(Stored items)
>>>
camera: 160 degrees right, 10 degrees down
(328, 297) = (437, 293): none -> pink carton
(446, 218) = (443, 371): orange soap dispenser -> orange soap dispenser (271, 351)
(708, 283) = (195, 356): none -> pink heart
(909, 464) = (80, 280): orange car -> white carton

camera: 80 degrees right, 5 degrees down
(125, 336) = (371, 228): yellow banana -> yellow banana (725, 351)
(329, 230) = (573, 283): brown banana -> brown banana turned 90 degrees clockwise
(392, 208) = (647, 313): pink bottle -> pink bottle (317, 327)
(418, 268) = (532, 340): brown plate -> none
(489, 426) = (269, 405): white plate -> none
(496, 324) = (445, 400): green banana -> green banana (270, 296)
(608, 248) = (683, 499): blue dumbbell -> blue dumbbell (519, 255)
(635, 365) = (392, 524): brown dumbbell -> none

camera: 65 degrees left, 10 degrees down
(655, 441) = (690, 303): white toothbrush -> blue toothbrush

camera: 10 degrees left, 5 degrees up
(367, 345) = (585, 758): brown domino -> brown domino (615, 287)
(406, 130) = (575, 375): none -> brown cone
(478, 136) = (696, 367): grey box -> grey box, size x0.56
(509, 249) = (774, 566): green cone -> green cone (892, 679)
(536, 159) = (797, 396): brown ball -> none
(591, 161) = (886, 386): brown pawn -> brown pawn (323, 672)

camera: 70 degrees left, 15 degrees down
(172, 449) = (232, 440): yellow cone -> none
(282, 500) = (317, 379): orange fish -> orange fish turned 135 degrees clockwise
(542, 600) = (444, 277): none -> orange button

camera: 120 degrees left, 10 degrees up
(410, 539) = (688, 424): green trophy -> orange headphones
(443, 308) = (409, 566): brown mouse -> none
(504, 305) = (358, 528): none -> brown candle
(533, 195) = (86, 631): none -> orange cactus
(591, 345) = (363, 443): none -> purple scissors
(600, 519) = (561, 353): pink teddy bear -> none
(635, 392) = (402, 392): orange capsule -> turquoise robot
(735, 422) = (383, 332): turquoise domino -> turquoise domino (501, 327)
<<<
The answer should hold only the lines from the start of the records above through the line containing "(635, 392) = (402, 392): orange", each set down exactly.

camera: 160 degrees right, 10 degrees down
(328, 297) = (437, 293): none -> pink carton
(446, 218) = (443, 371): orange soap dispenser -> orange soap dispenser (271, 351)
(708, 283) = (195, 356): none -> pink heart
(909, 464) = (80, 280): orange car -> white carton

camera: 80 degrees right, 5 degrees down
(125, 336) = (371, 228): yellow banana -> yellow banana (725, 351)
(329, 230) = (573, 283): brown banana -> brown banana turned 90 degrees clockwise
(392, 208) = (647, 313): pink bottle -> pink bottle (317, 327)
(418, 268) = (532, 340): brown plate -> none
(489, 426) = (269, 405): white plate -> none
(496, 324) = (445, 400): green banana -> green banana (270, 296)
(608, 248) = (683, 499): blue dumbbell -> blue dumbbell (519, 255)
(635, 365) = (392, 524): brown dumbbell -> none

camera: 65 degrees left, 10 degrees down
(655, 441) = (690, 303): white toothbrush -> blue toothbrush

camera: 10 degrees left, 5 degrees up
(367, 345) = (585, 758): brown domino -> brown domino (615, 287)
(406, 130) = (575, 375): none -> brown cone
(478, 136) = (696, 367): grey box -> grey box, size x0.56
(509, 249) = (774, 566): green cone -> green cone (892, 679)
(536, 159) = (797, 396): brown ball -> none
(591, 161) = (886, 386): brown pawn -> brown pawn (323, 672)

camera: 70 degrees left, 15 degrees down
(172, 449) = (232, 440): yellow cone -> none
(282, 500) = (317, 379): orange fish -> orange fish turned 135 degrees clockwise
(542, 600) = (444, 277): none -> orange button

camera: 120 degrees left, 10 degrees up
(410, 539) = (688, 424): green trophy -> orange headphones
(443, 308) = (409, 566): brown mouse -> none
(504, 305) = (358, 528): none -> brown candle
(533, 195) = (86, 631): none -> orange cactus
(591, 345) = (363, 443): none -> purple scissors
(600, 519) = (561, 353): pink teddy bear -> none
(635, 392) = (402, 392): orange capsule -> turquoise robot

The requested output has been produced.